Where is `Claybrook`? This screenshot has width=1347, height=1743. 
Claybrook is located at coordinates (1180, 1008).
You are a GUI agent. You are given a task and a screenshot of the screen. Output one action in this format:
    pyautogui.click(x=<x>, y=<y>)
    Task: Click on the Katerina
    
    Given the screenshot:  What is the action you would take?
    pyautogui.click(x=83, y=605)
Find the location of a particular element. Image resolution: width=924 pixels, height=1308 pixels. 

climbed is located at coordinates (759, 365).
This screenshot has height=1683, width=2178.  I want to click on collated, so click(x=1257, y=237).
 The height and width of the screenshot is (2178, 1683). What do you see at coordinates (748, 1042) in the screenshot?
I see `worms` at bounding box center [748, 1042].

■ ■ ■ ■ ■

→ **Stated exercise**
Copy out word for word the part of the items above that starts with the line containing "Find the location" and runs to the end of the items, including both ends.

→ **Final result**
Find the location of a particular element. Image resolution: width=924 pixels, height=1308 pixels. 

climbed is located at coordinates (759, 365).
This screenshot has height=1683, width=2178.  I want to click on collated, so click(x=1257, y=237).
 The height and width of the screenshot is (2178, 1683). What do you see at coordinates (748, 1042) in the screenshot?
I see `worms` at bounding box center [748, 1042].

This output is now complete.